**TASK INSTRUCTIONS**
A single figure is required: the number of lines in the data below that hold the word "degrees".

Start of RECORDS

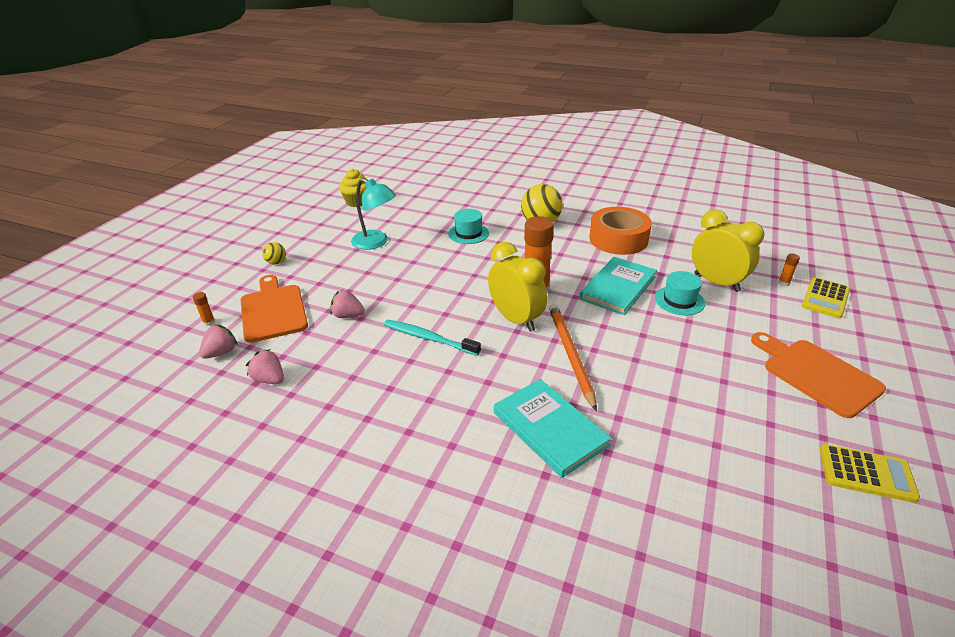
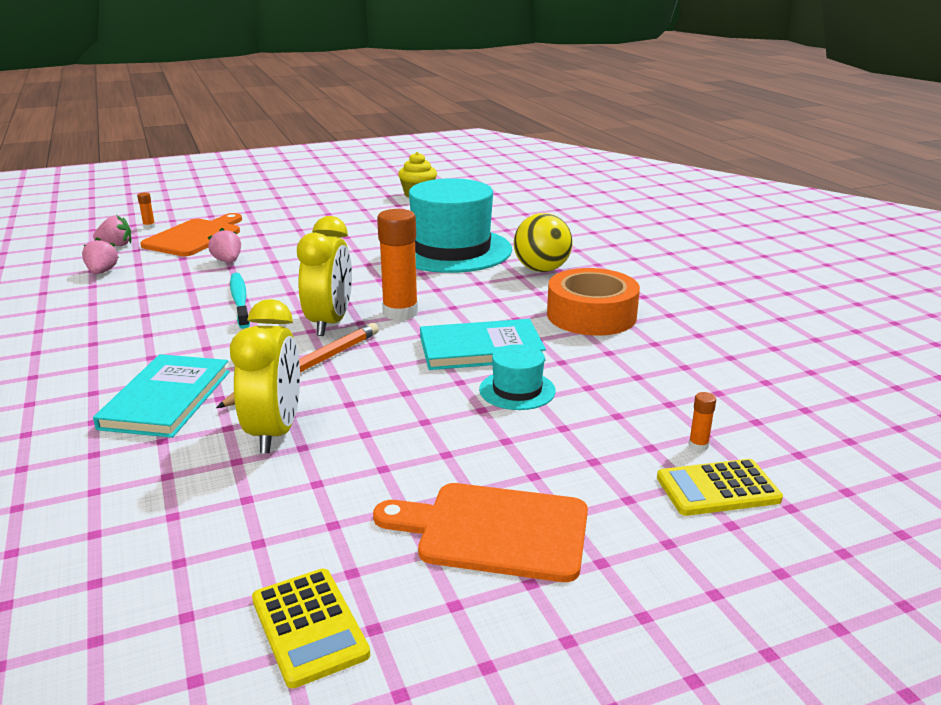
camera: 45 degrees right, 10 degrees down
(276, 262) = (266, 211): yellow ball -> none
(376, 242) = (361, 226): turquoise lamp -> none
(468, 233) = (451, 250): turquoise hat -> turquoise hat, size x2.24
(716, 282) = (605, 400): yellow clock -> yellow clock (275, 432)
(816, 374) = (495, 531): orange cutting board -> orange cutting board turned 90 degrees counterclockwise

End of RECORDS

**ANSWER BELOW**
2